Assignment →
Copy all of the data below exactly as it is given.

Collected data →
====
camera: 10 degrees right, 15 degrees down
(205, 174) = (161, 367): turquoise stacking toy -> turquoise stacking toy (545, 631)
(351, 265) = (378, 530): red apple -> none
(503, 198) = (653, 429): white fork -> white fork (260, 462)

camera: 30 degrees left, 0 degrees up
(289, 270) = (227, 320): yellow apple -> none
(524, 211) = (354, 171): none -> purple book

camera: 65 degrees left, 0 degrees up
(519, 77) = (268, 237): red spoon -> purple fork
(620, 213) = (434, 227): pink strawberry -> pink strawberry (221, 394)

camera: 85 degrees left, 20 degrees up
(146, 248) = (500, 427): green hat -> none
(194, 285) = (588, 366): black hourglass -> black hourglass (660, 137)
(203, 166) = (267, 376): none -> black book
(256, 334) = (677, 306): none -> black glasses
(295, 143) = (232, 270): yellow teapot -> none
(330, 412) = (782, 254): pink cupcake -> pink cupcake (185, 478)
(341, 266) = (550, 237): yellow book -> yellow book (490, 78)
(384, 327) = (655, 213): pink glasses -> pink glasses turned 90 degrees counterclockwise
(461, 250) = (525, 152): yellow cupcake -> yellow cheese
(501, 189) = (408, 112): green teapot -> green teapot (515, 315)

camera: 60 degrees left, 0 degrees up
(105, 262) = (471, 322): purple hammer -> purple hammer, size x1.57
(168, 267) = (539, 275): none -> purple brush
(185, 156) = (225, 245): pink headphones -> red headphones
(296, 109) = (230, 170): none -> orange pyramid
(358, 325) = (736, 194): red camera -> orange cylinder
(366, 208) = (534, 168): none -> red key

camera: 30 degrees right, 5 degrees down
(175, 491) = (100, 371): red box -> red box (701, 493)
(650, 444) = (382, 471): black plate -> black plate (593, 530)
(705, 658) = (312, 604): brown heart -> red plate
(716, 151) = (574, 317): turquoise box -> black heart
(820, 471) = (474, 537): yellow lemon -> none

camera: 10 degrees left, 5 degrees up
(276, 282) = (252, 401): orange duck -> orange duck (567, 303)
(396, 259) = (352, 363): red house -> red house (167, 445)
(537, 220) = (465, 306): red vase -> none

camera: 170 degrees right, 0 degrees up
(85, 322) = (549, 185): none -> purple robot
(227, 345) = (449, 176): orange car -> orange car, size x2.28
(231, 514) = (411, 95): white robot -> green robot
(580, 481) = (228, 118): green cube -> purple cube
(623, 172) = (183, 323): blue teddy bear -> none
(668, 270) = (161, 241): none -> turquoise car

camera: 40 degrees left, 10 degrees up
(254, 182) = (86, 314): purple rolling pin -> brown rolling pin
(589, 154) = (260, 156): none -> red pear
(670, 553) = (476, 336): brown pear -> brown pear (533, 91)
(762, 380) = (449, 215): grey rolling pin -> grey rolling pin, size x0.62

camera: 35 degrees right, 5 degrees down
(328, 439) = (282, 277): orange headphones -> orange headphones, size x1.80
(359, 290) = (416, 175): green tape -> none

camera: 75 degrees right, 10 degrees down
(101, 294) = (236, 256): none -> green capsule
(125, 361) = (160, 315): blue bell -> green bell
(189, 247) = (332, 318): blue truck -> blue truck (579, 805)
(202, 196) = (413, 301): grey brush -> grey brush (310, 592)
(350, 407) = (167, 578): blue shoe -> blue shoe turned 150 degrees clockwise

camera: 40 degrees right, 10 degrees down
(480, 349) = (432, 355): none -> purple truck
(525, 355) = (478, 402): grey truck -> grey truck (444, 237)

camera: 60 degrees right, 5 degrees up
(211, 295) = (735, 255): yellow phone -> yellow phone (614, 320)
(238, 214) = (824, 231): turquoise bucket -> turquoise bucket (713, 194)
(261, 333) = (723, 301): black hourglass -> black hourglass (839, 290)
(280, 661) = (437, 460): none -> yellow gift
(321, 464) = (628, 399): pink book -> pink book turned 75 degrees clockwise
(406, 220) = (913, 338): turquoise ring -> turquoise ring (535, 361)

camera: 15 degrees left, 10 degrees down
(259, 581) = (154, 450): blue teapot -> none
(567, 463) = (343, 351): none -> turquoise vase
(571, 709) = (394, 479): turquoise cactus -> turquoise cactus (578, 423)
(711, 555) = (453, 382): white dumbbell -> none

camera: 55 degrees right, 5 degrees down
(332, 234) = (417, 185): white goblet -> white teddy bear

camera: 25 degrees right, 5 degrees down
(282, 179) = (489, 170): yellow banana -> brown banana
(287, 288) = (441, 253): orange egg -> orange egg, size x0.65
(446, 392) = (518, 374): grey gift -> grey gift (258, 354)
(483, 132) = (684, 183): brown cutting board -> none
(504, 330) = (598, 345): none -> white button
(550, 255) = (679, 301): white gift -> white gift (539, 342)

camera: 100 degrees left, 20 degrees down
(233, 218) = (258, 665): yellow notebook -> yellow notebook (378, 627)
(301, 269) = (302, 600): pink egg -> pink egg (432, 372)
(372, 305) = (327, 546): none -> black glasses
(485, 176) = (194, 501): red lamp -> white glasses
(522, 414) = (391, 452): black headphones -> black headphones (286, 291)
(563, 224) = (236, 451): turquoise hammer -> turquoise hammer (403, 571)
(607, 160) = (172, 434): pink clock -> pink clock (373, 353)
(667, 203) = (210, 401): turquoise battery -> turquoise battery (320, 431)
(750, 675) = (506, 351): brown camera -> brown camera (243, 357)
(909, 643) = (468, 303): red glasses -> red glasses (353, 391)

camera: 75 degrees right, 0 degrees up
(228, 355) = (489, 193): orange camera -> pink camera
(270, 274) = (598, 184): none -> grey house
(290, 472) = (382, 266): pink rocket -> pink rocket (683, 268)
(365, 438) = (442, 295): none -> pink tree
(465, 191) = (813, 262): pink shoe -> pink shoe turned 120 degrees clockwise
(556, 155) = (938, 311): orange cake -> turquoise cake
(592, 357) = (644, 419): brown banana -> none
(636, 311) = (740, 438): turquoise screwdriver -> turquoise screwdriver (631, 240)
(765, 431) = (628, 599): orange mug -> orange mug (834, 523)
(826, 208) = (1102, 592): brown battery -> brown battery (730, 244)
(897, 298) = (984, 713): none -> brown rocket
====
Answer →
camera: 10 degrees right, 15 degrees down
(205, 174) = (161, 367): turquoise stacking toy -> turquoise stacking toy (545, 631)
(351, 265) = (378, 530): red apple -> none
(503, 198) = (653, 429): white fork -> white fork (260, 462)

camera: 30 degrees left, 0 degrees up
(289, 270) = (227, 320): yellow apple -> none
(524, 211) = (354, 171): none -> purple book

camera: 65 degrees left, 0 degrees up
(519, 77) = (268, 237): red spoon -> purple fork
(620, 213) = (434, 227): pink strawberry -> pink strawberry (221, 394)

camera: 85 degrees left, 20 degrees up
(146, 248) = (500, 427): green hat -> none
(194, 285) = (588, 366): black hourglass -> black hourglass (660, 137)
(203, 166) = (267, 376): none -> black book
(256, 334) = (677, 306): none -> black glasses
(295, 143) = (232, 270): yellow teapot -> none
(330, 412) = (782, 254): pink cupcake -> pink cupcake (185, 478)
(341, 266) = (550, 237): yellow book -> yellow book (490, 78)
(384, 327) = (655, 213): pink glasses -> pink glasses turned 90 degrees counterclockwise
(461, 250) = (525, 152): yellow cupcake -> yellow cheese
(501, 189) = (408, 112): green teapot -> green teapot (515, 315)

camera: 60 degrees left, 0 degrees up
(105, 262) = (471, 322): purple hammer -> purple hammer, size x1.57
(168, 267) = (539, 275): none -> purple brush
(185, 156) = (225, 245): pink headphones -> red headphones
(296, 109) = (230, 170): none -> orange pyramid
(358, 325) = (736, 194): red camera -> orange cylinder
(366, 208) = (534, 168): none -> red key

camera: 30 degrees right, 5 degrees down
(175, 491) = (100, 371): red box -> red box (701, 493)
(650, 444) = (382, 471): black plate -> black plate (593, 530)
(705, 658) = (312, 604): brown heart -> red plate
(716, 151) = (574, 317): turquoise box -> black heart
(820, 471) = (474, 537): yellow lemon -> none

camera: 10 degrees left, 5 degrees up
(276, 282) = (252, 401): orange duck -> orange duck (567, 303)
(396, 259) = (352, 363): red house -> red house (167, 445)
(537, 220) = (465, 306): red vase -> none

camera: 170 degrees right, 0 degrees up
(85, 322) = (549, 185): none -> purple robot
(227, 345) = (449, 176): orange car -> orange car, size x2.28
(231, 514) = (411, 95): white robot -> green robot
(580, 481) = (228, 118): green cube -> purple cube
(623, 172) = (183, 323): blue teddy bear -> none
(668, 270) = (161, 241): none -> turquoise car

camera: 40 degrees left, 10 degrees up
(254, 182) = (86, 314): purple rolling pin -> brown rolling pin
(589, 154) = (260, 156): none -> red pear
(670, 553) = (476, 336): brown pear -> brown pear (533, 91)
(762, 380) = (449, 215): grey rolling pin -> grey rolling pin, size x0.62

camera: 35 degrees right, 5 degrees down
(328, 439) = (282, 277): orange headphones -> orange headphones, size x1.80
(359, 290) = (416, 175): green tape -> none

camera: 75 degrees right, 10 degrees down
(101, 294) = (236, 256): none -> green capsule
(125, 361) = (160, 315): blue bell -> green bell
(189, 247) = (332, 318): blue truck -> blue truck (579, 805)
(202, 196) = (413, 301): grey brush -> grey brush (310, 592)
(350, 407) = (167, 578): blue shoe -> blue shoe turned 150 degrees clockwise

camera: 40 degrees right, 10 degrees down
(480, 349) = (432, 355): none -> purple truck
(525, 355) = (478, 402): grey truck -> grey truck (444, 237)

camera: 60 degrees right, 5 degrees up
(211, 295) = (735, 255): yellow phone -> yellow phone (614, 320)
(238, 214) = (824, 231): turquoise bucket -> turquoise bucket (713, 194)
(261, 333) = (723, 301): black hourglass -> black hourglass (839, 290)
(280, 661) = (437, 460): none -> yellow gift
(321, 464) = (628, 399): pink book -> pink book turned 75 degrees clockwise
(406, 220) = (913, 338): turquoise ring -> turquoise ring (535, 361)

camera: 15 degrees left, 10 degrees down
(259, 581) = (154, 450): blue teapot -> none
(567, 463) = (343, 351): none -> turquoise vase
(571, 709) = (394, 479): turquoise cactus -> turquoise cactus (578, 423)
(711, 555) = (453, 382): white dumbbell -> none

camera: 55 degrees right, 5 degrees down
(332, 234) = (417, 185): white goblet -> white teddy bear

camera: 25 degrees right, 5 degrees down
(282, 179) = (489, 170): yellow banana -> brown banana
(287, 288) = (441, 253): orange egg -> orange egg, size x0.65
(446, 392) = (518, 374): grey gift -> grey gift (258, 354)
(483, 132) = (684, 183): brown cutting board -> none
(504, 330) = (598, 345): none -> white button
(550, 255) = (679, 301): white gift -> white gift (539, 342)

camera: 100 degrees left, 20 degrees down
(233, 218) = (258, 665): yellow notebook -> yellow notebook (378, 627)
(301, 269) = (302, 600): pink egg -> pink egg (432, 372)
(372, 305) = (327, 546): none -> black glasses
(485, 176) = (194, 501): red lamp -> white glasses
(522, 414) = (391, 452): black headphones -> black headphones (286, 291)
(563, 224) = (236, 451): turquoise hammer -> turquoise hammer (403, 571)
(607, 160) = (172, 434): pink clock -> pink clock (373, 353)
(667, 203) = (210, 401): turquoise battery -> turquoise battery (320, 431)
(750, 675) = (506, 351): brown camera -> brown camera (243, 357)
(909, 643) = (468, 303): red glasses -> red glasses (353, 391)

camera: 75 degrees right, 0 degrees up
(228, 355) = (489, 193): orange camera -> pink camera
(270, 274) = (598, 184): none -> grey house
(290, 472) = (382, 266): pink rocket -> pink rocket (683, 268)
(365, 438) = (442, 295): none -> pink tree
(465, 191) = (813, 262): pink shoe -> pink shoe turned 120 degrees clockwise
(556, 155) = (938, 311): orange cake -> turquoise cake
(592, 357) = (644, 419): brown banana -> none
(636, 311) = (740, 438): turquoise screwdriver -> turquoise screwdriver (631, 240)
(765, 431) = (628, 599): orange mug -> orange mug (834, 523)
(826, 208) = (1102, 592): brown battery -> brown battery (730, 244)
(897, 298) = (984, 713): none -> brown rocket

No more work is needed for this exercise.